=== Written request ===
Display each line in the entries below that includes the string "pizz". Case counts.

=== Input material ===
---
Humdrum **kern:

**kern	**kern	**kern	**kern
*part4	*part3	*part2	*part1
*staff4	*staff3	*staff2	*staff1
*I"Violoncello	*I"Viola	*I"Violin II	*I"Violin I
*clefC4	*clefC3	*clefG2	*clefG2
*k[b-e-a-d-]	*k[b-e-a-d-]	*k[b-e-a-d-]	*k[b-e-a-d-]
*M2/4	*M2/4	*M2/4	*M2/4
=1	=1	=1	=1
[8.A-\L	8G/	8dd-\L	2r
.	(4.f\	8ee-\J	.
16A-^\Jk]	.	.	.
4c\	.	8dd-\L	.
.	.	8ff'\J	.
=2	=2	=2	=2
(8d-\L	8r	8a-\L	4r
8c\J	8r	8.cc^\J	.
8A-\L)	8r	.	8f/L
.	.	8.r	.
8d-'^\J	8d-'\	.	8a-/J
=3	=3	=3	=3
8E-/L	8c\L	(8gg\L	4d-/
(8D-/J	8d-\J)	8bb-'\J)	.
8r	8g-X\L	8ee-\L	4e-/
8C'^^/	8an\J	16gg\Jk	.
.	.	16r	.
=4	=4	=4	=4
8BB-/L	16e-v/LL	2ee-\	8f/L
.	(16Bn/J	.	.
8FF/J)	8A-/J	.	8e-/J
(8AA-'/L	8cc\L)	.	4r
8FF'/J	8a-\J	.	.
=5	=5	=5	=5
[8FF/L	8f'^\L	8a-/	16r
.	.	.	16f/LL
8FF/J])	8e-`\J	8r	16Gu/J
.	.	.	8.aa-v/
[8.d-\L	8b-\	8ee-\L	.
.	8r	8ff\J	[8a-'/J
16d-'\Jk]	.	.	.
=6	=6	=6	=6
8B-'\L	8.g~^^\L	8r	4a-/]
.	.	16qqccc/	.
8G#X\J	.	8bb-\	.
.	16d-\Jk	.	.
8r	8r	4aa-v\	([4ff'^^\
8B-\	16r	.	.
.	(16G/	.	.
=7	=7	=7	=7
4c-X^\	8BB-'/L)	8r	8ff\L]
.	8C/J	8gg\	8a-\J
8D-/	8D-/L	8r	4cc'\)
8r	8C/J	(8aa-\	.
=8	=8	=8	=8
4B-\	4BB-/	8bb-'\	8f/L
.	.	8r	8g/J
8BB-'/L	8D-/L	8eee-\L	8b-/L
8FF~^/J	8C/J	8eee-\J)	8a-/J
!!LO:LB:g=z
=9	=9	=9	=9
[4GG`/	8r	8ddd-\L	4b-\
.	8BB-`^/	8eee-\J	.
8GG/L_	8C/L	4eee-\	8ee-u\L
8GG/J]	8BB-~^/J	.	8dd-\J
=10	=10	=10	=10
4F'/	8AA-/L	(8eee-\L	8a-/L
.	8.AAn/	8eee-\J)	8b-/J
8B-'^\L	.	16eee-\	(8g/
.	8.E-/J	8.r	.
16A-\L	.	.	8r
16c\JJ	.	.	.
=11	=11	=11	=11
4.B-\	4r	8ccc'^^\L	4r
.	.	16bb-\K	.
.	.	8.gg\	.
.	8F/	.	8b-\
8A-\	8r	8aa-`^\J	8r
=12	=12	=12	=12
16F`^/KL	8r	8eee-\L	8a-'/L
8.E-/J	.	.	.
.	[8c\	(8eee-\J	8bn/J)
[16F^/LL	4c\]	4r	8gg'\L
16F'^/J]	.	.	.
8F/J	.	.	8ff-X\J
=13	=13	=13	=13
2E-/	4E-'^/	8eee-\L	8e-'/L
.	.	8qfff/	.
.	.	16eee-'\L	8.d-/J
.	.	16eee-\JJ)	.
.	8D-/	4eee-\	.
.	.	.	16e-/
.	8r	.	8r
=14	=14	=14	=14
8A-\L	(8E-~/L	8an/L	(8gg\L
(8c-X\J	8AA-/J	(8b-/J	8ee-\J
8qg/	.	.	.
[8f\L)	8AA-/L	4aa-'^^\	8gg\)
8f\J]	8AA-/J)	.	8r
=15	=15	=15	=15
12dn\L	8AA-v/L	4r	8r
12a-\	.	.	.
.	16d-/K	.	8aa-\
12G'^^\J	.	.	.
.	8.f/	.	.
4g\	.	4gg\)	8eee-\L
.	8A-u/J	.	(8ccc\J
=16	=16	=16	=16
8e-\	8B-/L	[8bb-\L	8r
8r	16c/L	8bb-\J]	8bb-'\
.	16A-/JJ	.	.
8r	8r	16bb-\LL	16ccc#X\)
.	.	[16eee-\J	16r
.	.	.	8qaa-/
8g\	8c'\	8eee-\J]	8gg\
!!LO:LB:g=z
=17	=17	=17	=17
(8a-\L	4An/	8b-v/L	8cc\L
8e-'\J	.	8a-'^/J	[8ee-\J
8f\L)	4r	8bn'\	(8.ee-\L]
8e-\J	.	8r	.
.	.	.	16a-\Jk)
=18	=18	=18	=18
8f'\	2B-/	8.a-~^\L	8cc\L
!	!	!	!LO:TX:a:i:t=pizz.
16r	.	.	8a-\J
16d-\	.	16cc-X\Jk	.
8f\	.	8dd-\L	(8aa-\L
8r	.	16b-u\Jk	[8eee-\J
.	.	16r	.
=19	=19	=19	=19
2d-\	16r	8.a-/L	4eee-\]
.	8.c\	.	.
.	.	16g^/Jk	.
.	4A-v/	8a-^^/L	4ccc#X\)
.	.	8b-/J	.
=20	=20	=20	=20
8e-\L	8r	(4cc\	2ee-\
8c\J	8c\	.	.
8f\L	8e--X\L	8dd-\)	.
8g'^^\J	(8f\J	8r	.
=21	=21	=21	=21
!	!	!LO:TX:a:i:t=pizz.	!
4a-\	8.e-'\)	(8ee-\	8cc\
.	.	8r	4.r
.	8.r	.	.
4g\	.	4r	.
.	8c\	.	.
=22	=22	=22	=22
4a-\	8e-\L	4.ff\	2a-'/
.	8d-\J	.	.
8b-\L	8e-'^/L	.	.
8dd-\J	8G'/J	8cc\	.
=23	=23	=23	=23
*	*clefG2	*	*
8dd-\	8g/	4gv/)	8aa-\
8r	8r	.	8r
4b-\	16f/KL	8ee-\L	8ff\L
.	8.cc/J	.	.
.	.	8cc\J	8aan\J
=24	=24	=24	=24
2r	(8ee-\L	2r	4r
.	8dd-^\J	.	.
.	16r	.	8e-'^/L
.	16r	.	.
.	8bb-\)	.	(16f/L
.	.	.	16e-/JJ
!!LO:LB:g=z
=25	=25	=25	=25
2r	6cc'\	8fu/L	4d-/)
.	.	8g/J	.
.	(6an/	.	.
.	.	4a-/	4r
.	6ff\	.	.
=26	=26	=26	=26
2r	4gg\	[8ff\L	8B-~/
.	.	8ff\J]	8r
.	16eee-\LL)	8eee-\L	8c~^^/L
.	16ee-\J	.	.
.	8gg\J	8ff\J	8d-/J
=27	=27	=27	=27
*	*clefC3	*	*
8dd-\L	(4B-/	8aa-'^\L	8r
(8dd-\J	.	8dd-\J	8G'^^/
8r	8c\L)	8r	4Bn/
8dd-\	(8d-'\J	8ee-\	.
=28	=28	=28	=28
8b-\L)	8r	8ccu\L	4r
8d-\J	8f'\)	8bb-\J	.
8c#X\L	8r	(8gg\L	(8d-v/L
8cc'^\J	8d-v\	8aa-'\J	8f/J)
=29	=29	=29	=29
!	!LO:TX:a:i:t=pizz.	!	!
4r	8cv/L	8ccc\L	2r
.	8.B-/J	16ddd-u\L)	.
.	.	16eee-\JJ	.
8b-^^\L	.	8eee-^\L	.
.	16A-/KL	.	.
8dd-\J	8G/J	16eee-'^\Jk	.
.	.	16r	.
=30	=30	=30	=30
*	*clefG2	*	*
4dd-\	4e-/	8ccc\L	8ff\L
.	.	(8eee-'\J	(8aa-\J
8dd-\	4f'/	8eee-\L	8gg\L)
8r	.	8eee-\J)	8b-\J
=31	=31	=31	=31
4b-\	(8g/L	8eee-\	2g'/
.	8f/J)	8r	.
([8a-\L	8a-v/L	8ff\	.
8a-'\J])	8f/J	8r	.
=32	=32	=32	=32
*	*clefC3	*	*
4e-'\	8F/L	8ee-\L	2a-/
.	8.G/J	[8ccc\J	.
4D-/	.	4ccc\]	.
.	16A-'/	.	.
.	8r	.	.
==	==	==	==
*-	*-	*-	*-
---
=== Finished task ===
!	!	!	!LO:TX:a:i:t=pizz.
!	!	!LO:TX:a:i:t=pizz.	!
!	!LO:TX:a:i:t=pizz.	!	!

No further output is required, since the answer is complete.